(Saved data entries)

+===+

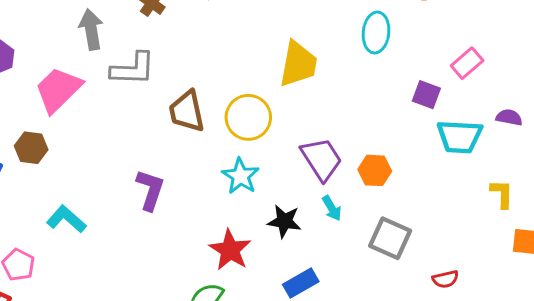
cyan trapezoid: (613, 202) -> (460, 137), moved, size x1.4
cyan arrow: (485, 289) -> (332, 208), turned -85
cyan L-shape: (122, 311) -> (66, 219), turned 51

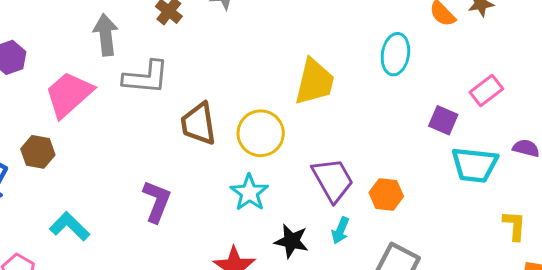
cyan arrow: (332, 208) -> (340, 230), turned 50

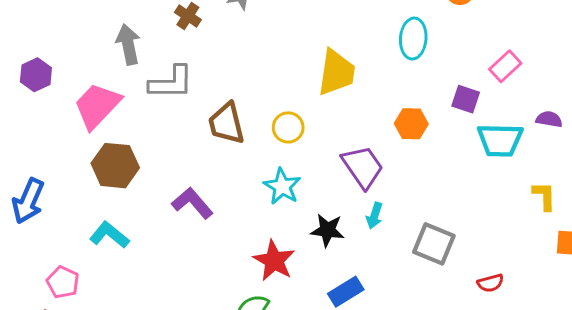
yellow circle: (261, 133) -> (288, 127), size x0.7
brown hexagon: (38, 152) -> (115, 166), moved, size x1.4
orange hexagon: (386, 195) -> (411, 124), moved
purple L-shape: (157, 201) -> (192, 203), turned -57

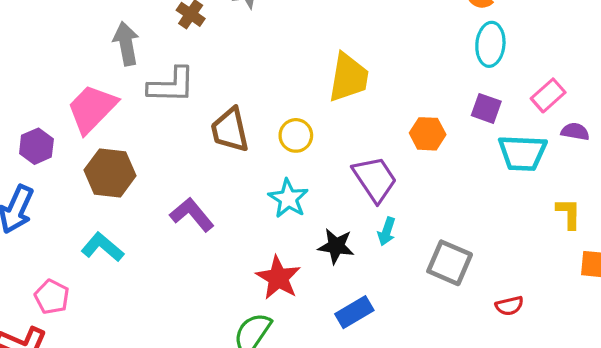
cyan ellipse: (413, 39) -> (490, 44), moved
pink rectangle: (505, 66) -> (548, 95), moved
purple hexagon: (36, 75) -> (36, 146), moved

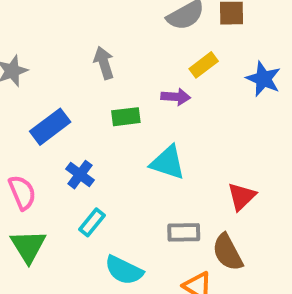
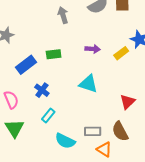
gray arrow: (104, 63) -> (63, 15), moved
yellow rectangle: (204, 65) -> (121, 53), moved
green rectangle: (126, 117) -> (54, 54), moved
gray rectangle: (184, 232) -> (93, 131), moved

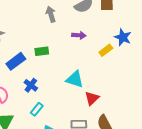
purple arrow: (93, 49) -> (79, 35), moved
red triangle: (128, 102) -> (92, 98), moved

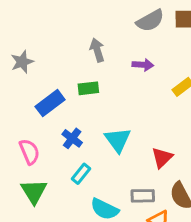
gray arrow: (51, 14) -> (97, 50), moved
cyan triangle: (75, 79) -> (118, 140), moved, turned 36

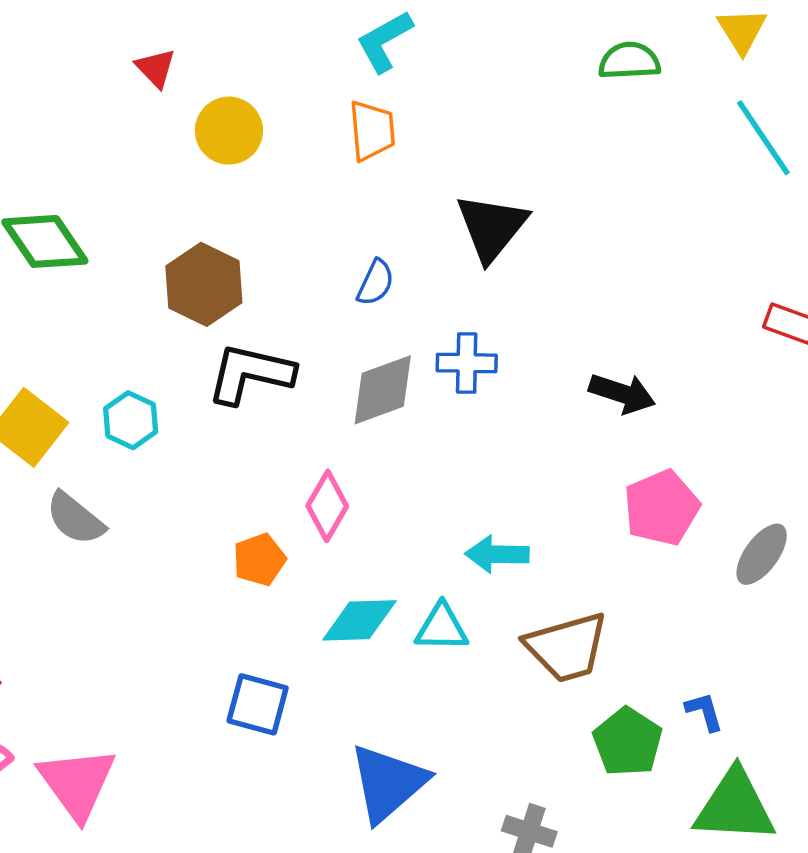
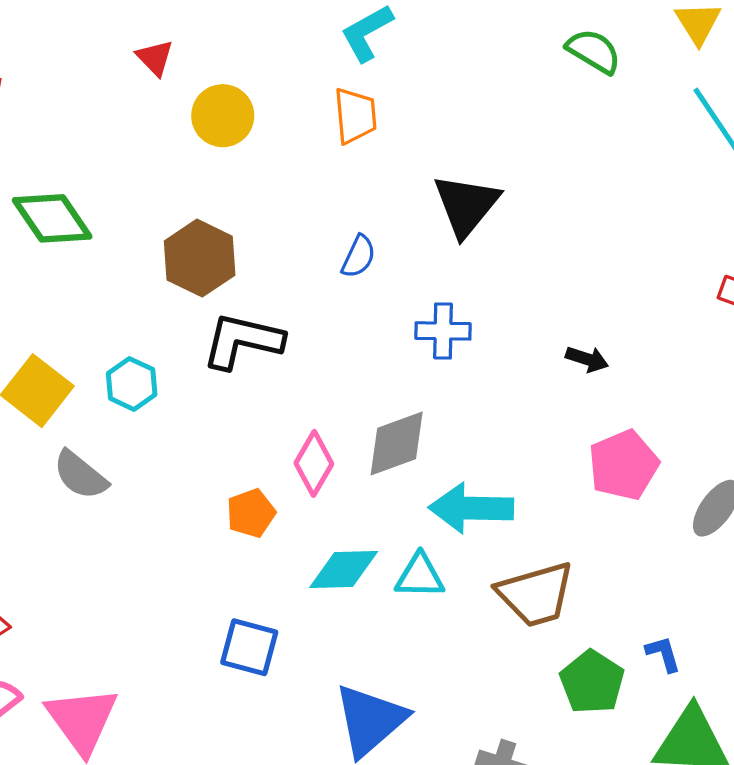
green semicircle: (629, 61) -> (594, 51), turned 34
gray diamond: (383, 390) -> (397, 444), moved
black arrow: (622, 393) -> (587, 359), size x0.7
cyan arrow: (497, 554) -> (471, 508), size x1.4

+===+

▸ JOB ITEM
Scan the records above and show every line in which the word "purple" occurs.

▸ RESPONSE BOX
purple L-shape: (157, 201) -> (192, 203), turned -57
purple hexagon: (36, 75) -> (36, 146), moved
purple arrow: (93, 49) -> (79, 35), moved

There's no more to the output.